##### Records to process #####

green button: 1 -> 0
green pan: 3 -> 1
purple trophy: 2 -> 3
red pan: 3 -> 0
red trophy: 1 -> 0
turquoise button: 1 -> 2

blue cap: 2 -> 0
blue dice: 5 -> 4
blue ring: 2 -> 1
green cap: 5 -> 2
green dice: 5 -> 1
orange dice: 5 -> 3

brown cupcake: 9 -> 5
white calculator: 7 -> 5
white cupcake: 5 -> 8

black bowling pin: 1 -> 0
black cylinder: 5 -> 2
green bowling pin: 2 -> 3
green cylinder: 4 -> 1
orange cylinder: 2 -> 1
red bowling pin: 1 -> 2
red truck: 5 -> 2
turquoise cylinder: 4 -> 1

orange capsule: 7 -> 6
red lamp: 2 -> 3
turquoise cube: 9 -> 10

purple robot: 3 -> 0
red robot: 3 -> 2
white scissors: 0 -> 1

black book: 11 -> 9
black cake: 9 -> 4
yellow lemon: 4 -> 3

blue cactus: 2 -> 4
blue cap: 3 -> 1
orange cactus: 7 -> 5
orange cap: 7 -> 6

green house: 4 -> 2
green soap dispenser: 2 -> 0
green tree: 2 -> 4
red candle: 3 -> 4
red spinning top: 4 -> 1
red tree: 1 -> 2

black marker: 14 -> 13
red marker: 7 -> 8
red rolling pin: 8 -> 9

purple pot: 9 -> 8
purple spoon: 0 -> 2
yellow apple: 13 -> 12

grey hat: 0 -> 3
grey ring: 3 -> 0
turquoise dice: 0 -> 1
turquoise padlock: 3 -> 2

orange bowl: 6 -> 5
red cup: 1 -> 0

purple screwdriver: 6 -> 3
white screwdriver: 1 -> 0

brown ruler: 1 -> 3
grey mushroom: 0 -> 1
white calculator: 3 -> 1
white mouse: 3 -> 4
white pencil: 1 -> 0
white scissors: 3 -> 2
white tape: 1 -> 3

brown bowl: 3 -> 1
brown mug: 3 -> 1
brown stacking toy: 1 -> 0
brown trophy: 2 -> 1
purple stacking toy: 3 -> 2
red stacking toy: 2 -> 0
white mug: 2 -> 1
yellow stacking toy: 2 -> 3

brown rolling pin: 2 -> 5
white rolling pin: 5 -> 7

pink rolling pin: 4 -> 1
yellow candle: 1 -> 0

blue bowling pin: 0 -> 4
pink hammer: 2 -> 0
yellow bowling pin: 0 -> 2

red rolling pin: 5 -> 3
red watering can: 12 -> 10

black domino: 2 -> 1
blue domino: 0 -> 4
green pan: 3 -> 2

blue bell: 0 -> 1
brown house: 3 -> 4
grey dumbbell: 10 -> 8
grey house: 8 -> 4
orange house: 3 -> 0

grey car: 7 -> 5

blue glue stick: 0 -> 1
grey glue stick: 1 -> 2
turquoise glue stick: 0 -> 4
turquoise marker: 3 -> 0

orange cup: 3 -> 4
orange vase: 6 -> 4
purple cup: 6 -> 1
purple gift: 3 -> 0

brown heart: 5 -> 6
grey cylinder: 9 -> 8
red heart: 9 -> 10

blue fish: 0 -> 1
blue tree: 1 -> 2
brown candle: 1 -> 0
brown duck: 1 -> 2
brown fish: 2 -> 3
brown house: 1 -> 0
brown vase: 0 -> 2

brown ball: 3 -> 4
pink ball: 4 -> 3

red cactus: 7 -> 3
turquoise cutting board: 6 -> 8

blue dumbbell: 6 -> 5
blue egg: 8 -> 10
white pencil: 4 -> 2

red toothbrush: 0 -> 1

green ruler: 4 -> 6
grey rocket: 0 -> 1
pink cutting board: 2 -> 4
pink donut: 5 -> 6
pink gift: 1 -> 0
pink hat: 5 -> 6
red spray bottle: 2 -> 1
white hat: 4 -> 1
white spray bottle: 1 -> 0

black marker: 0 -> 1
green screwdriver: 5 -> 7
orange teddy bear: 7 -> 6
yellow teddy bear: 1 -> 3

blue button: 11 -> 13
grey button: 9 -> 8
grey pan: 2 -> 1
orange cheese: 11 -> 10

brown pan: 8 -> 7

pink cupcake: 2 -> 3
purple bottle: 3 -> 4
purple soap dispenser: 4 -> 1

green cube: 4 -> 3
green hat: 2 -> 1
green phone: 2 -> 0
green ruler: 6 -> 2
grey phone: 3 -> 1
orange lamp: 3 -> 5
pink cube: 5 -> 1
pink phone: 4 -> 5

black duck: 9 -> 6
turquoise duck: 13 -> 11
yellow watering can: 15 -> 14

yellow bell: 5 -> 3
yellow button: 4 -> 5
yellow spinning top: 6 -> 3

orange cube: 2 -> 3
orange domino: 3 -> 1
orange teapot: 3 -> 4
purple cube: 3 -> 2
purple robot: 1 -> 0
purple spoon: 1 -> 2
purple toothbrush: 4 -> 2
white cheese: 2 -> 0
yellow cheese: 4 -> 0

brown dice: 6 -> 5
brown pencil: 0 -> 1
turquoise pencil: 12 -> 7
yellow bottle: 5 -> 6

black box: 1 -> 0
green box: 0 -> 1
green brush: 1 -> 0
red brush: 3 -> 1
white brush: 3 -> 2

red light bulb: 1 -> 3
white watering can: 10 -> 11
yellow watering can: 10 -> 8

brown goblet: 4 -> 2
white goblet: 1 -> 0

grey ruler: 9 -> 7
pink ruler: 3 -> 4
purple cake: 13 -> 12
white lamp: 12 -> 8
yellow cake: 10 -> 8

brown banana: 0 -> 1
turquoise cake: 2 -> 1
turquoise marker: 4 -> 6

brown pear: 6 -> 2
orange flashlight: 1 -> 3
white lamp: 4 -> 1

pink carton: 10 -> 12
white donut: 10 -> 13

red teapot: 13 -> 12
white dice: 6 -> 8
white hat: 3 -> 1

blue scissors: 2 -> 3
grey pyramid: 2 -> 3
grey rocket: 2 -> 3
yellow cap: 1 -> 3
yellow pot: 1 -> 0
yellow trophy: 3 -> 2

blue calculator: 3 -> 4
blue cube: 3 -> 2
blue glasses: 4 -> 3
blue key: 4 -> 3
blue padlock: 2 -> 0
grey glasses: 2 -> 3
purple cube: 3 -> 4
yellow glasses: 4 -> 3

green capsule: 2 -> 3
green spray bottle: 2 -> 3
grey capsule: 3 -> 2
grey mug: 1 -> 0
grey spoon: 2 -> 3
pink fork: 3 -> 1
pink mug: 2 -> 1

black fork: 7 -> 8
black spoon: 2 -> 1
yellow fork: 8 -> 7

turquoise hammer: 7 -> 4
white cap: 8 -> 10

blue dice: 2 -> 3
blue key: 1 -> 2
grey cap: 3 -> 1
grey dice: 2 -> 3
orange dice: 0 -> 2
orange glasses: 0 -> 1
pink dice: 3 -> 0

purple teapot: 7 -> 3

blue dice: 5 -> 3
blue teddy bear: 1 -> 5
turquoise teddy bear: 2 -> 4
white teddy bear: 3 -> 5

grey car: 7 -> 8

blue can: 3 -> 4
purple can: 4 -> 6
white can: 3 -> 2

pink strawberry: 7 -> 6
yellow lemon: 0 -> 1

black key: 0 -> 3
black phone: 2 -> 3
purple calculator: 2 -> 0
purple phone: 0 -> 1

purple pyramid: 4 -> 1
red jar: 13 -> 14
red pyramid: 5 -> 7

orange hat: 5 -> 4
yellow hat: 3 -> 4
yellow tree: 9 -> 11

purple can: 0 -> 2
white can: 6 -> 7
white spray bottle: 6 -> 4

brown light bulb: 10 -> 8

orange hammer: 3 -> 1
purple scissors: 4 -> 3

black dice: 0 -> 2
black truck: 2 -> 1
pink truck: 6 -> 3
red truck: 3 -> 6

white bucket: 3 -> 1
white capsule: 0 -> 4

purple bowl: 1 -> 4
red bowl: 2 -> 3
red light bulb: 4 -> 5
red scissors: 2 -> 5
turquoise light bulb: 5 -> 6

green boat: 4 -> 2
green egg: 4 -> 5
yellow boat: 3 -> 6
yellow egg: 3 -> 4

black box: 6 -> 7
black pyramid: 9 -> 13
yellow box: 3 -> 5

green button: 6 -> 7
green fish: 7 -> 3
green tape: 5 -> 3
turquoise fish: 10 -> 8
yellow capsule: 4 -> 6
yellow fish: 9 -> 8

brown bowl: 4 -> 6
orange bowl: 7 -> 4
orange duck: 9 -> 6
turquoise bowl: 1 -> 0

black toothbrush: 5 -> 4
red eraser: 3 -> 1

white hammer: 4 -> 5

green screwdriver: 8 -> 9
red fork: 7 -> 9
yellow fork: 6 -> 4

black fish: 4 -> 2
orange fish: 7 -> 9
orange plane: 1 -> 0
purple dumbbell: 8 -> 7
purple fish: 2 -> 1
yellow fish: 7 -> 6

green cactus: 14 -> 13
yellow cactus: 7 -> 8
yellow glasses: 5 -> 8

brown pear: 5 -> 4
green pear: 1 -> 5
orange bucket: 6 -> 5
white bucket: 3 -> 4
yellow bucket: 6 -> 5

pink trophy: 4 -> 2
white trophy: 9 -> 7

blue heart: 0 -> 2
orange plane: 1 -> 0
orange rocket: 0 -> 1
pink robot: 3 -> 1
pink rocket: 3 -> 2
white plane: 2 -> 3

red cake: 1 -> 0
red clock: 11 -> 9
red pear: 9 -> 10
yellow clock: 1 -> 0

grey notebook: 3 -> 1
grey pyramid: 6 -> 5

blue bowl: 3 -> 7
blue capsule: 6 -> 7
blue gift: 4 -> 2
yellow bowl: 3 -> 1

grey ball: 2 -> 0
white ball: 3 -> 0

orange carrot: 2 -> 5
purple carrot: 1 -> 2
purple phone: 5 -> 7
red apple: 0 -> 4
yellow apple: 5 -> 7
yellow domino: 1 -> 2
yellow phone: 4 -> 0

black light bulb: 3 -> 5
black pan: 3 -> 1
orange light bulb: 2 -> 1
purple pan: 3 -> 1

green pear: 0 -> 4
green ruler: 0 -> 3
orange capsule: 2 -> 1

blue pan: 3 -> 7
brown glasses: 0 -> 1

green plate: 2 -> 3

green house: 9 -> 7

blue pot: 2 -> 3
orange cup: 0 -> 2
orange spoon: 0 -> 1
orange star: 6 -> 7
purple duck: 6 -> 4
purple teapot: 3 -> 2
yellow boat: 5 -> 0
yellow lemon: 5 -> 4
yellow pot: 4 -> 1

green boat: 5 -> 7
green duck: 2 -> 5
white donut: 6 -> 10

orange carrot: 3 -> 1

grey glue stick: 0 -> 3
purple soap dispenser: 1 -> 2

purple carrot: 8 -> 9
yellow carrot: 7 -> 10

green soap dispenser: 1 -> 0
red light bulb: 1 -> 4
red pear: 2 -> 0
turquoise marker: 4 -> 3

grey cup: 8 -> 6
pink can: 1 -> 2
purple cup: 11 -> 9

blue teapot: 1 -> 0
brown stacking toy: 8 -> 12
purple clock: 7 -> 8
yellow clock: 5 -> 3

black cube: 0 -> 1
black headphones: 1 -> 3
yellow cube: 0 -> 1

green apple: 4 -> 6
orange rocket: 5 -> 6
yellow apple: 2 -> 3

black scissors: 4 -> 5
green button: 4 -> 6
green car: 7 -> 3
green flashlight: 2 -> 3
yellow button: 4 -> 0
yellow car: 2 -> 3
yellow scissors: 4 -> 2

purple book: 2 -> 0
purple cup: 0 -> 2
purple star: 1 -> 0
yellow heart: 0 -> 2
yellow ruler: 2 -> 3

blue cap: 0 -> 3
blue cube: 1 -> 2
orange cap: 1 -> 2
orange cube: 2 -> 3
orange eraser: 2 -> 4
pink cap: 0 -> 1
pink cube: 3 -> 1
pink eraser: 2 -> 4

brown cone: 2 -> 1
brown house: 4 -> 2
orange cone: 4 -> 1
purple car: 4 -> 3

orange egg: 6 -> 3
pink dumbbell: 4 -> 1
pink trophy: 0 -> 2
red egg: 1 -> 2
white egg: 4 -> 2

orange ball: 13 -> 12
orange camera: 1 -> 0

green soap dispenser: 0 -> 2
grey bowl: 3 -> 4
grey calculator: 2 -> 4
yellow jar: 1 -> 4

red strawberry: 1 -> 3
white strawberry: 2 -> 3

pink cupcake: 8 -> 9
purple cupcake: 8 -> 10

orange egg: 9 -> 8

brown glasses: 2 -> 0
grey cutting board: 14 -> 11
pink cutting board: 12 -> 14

#####

→ What is required:
Exact duplication is required for the lines above, from the line that contains "orange ball: 13 -> 12" to the line that contains "orange egg: 9 -> 8", inclusive; omit all others.

→ Output:
orange ball: 13 -> 12
orange camera: 1 -> 0

green soap dispenser: 0 -> 2
grey bowl: 3 -> 4
grey calculator: 2 -> 4
yellow jar: 1 -> 4

red strawberry: 1 -> 3
white strawberry: 2 -> 3

pink cupcake: 8 -> 9
purple cupcake: 8 -> 10

orange egg: 9 -> 8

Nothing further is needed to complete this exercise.